> [Task description] Extract from the entries below, exactly as given, only the lines from the line containing "IMU3 pin INT: RX -> 12" to the line containing "STEPPER3 pin IN3: MI -> A2", both lines included.

> [Dataset]
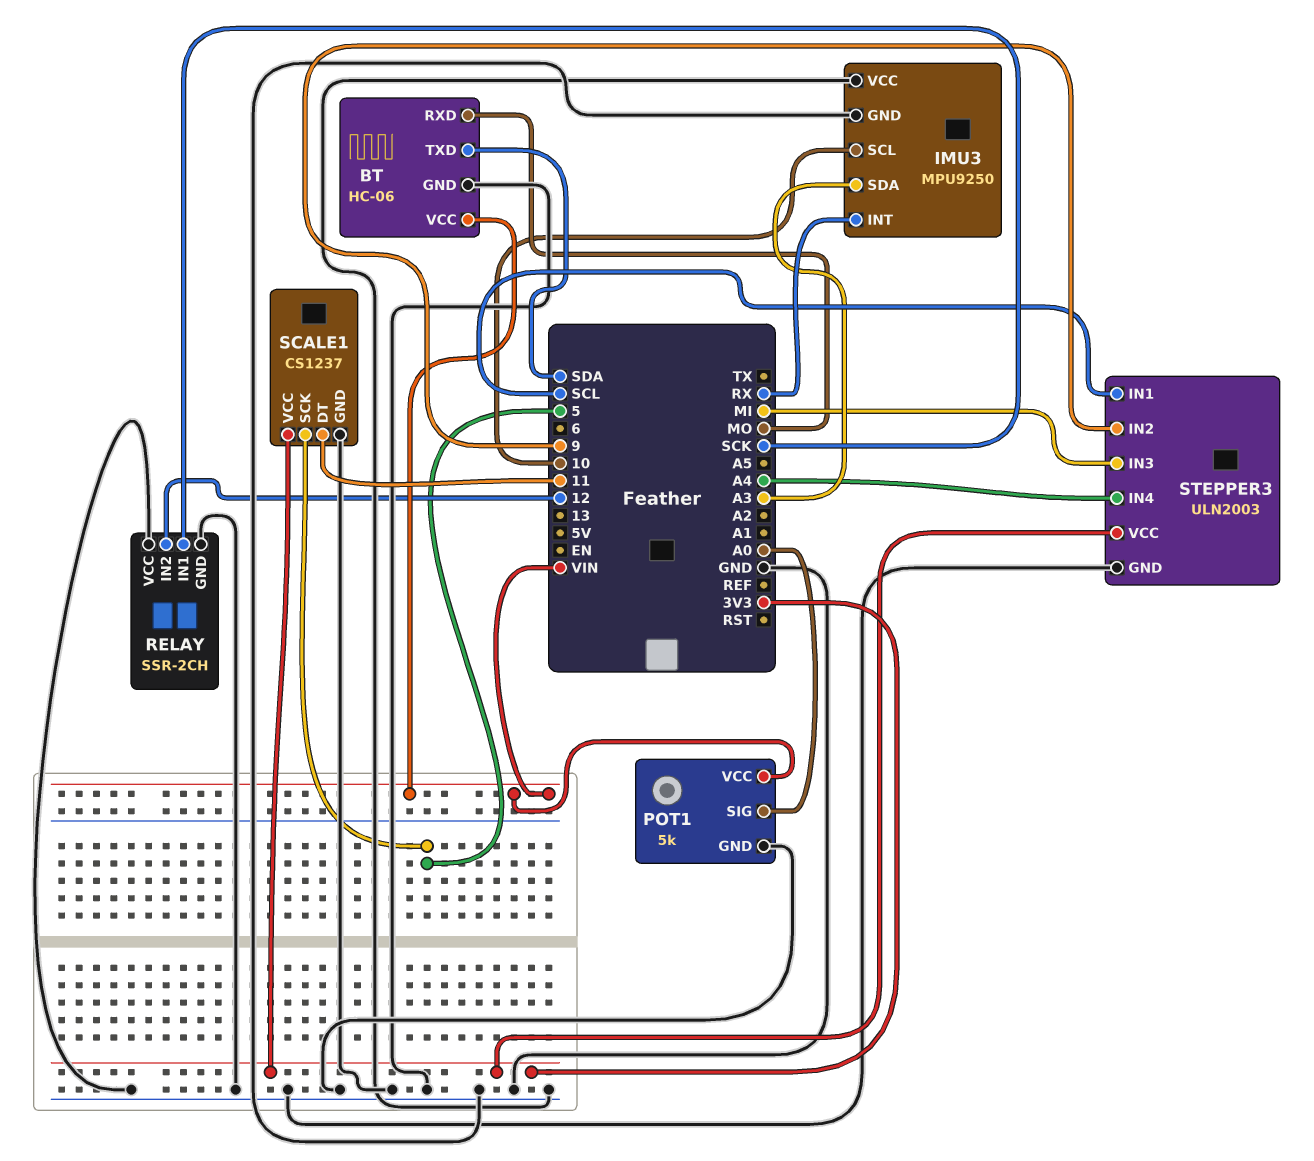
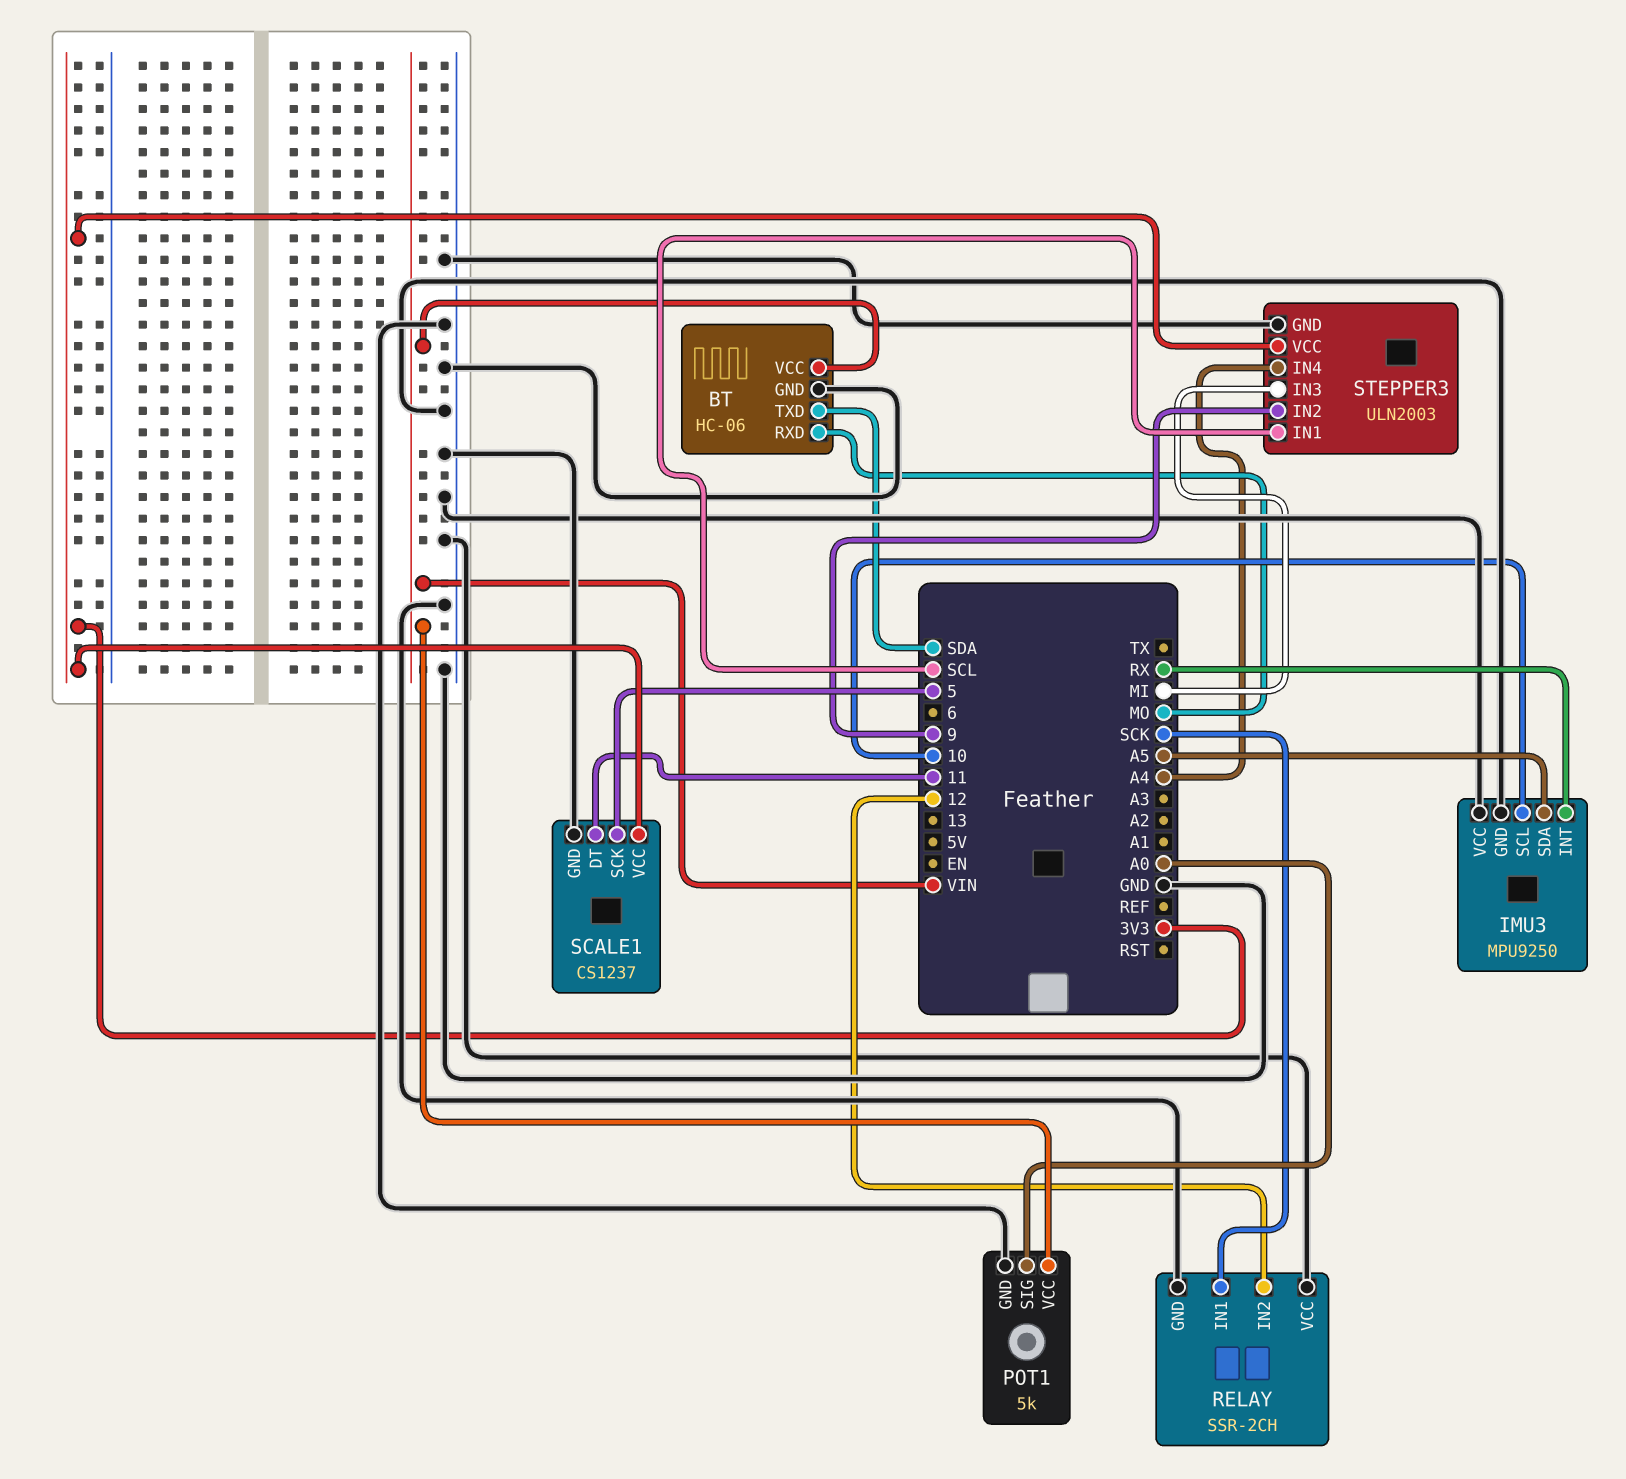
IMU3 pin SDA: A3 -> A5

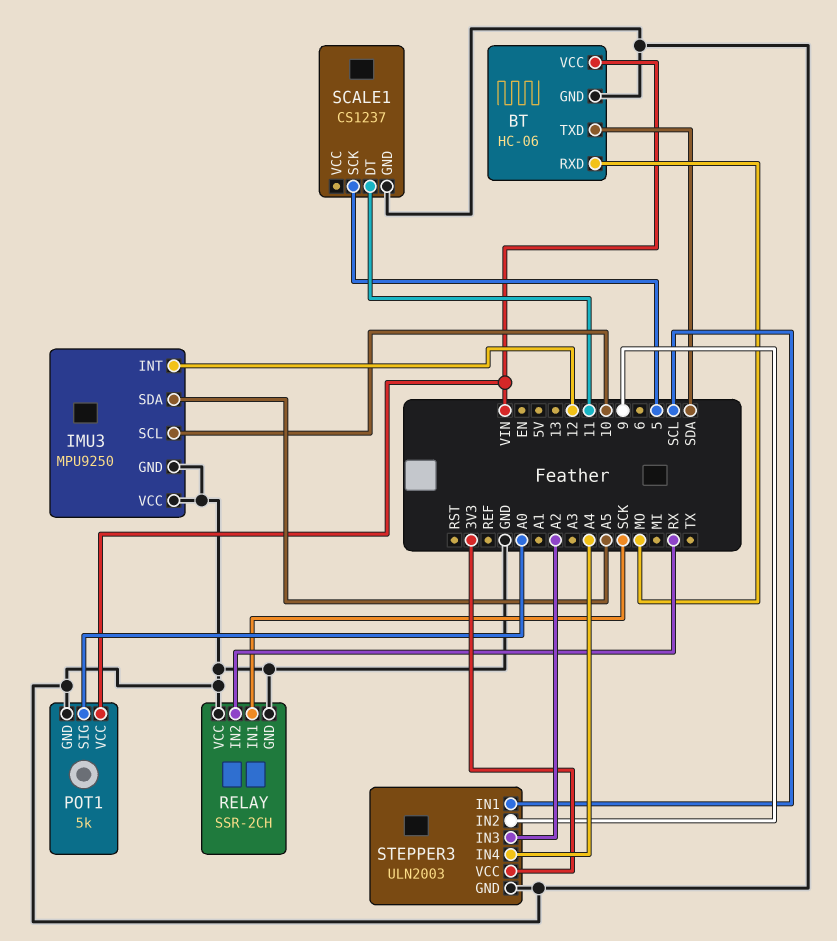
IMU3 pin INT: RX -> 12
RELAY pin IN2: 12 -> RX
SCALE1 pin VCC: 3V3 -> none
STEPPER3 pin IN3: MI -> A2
---
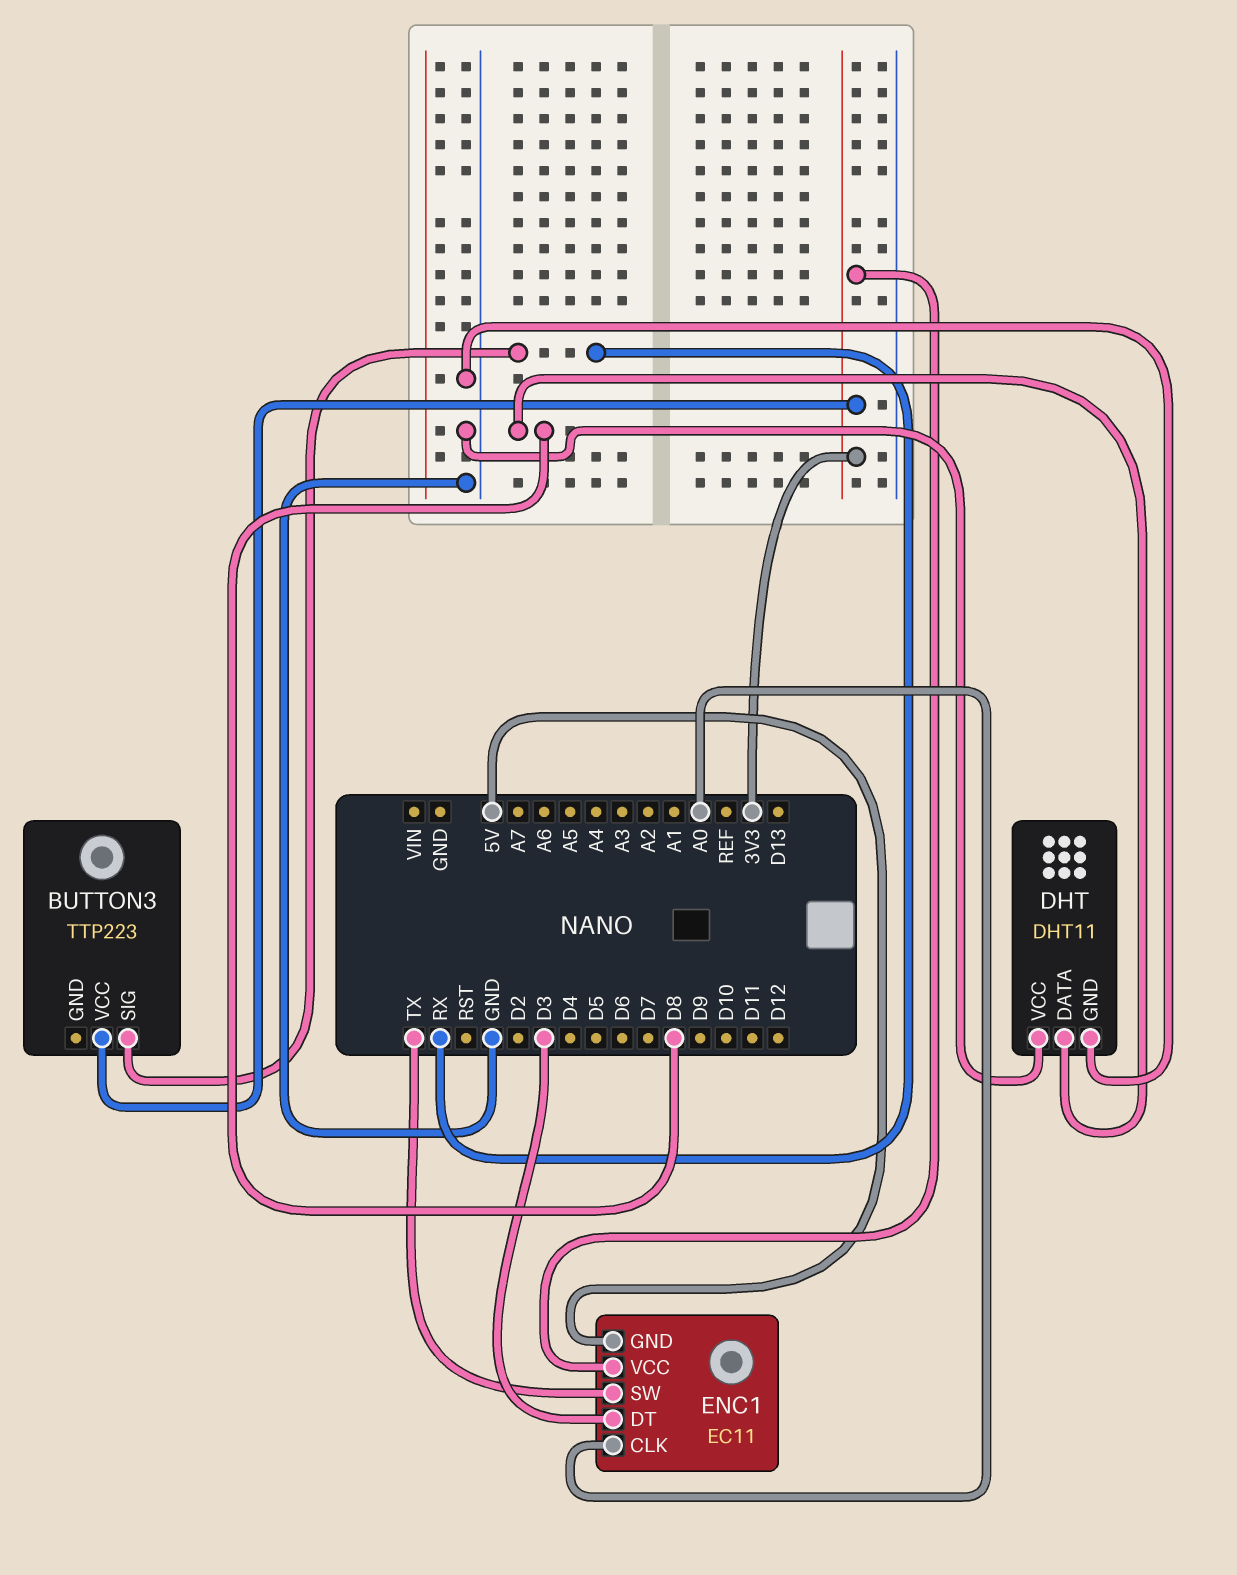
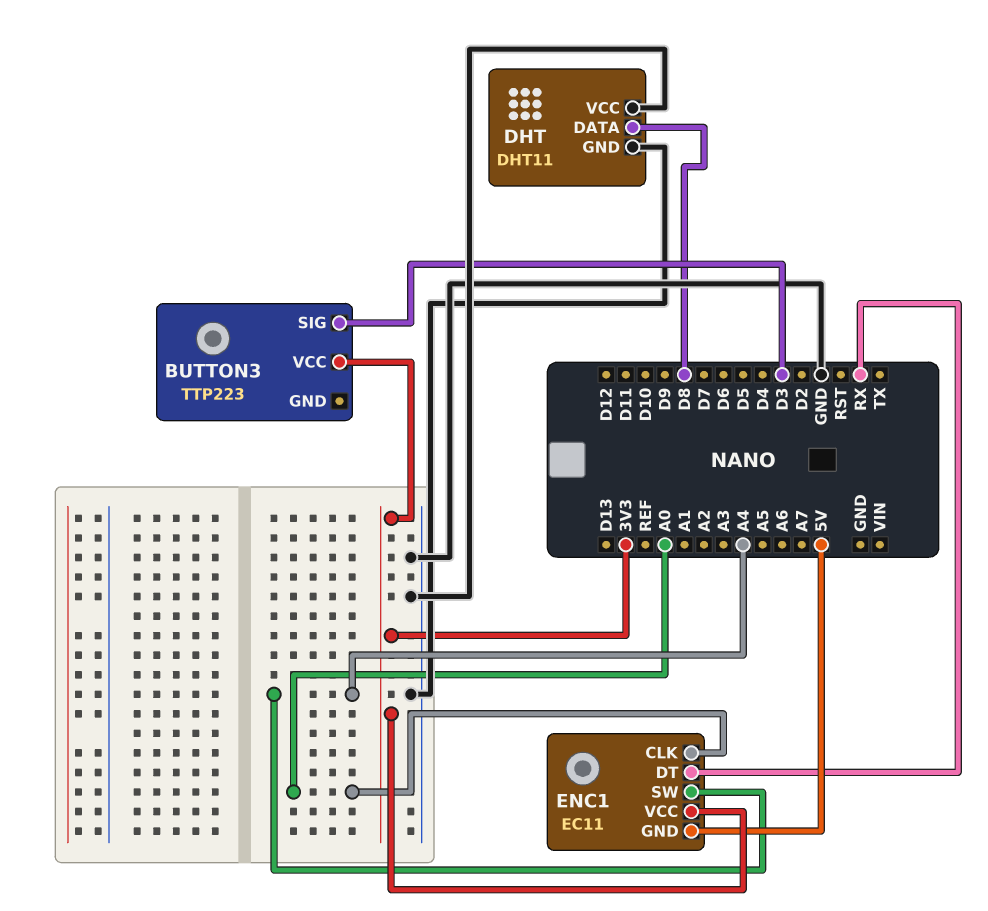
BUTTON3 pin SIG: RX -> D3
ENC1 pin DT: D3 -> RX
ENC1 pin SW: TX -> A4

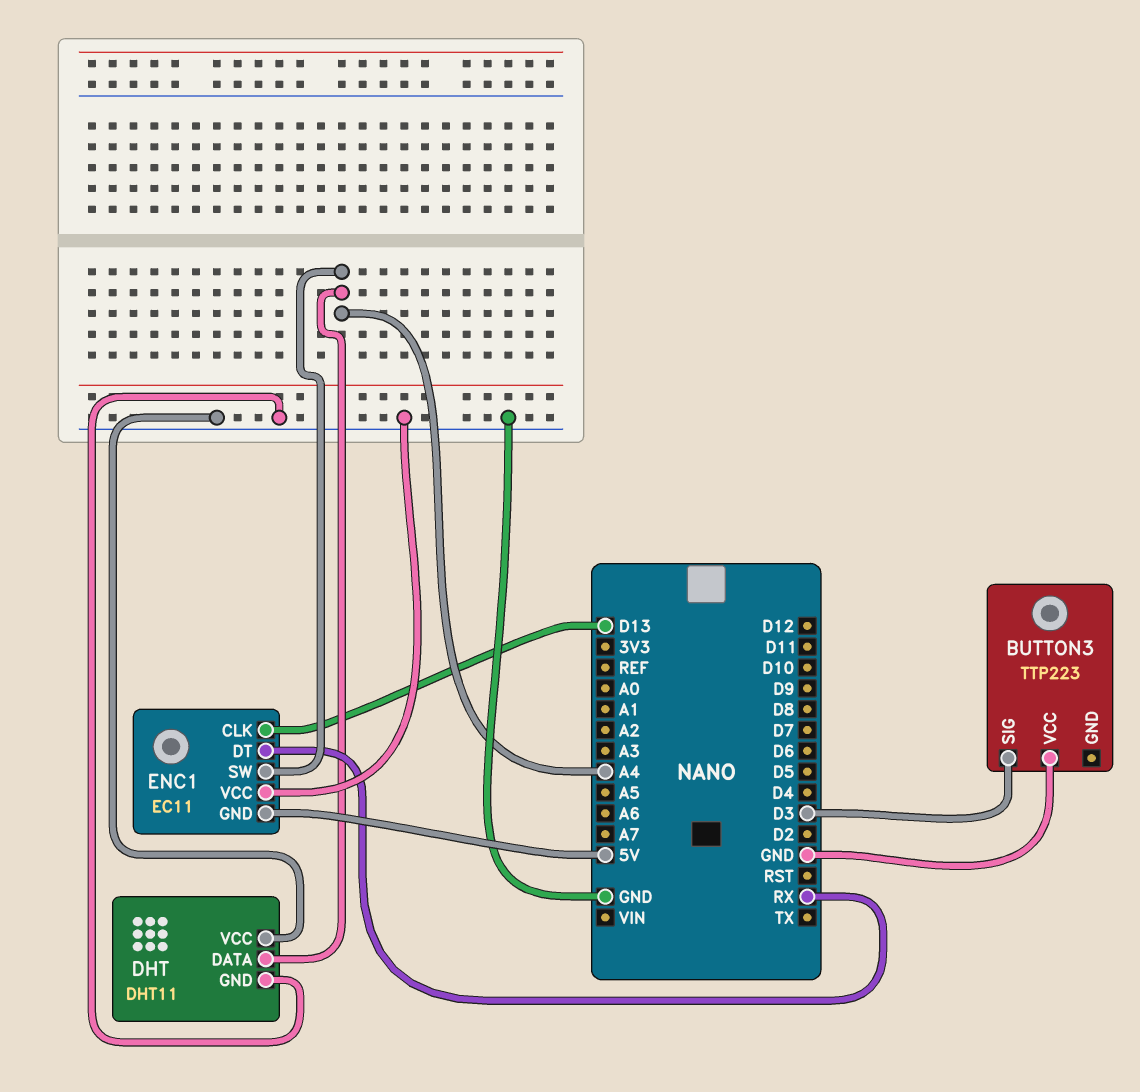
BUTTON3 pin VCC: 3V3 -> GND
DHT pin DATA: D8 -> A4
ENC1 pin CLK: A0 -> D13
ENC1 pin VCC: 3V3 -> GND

> [Exercise response]
IMU3 pin INT: RX -> 12
RELAY pin IN2: 12 -> RX
SCALE1 pin VCC: 3V3 -> none
STEPPER3 pin IN3: MI -> A2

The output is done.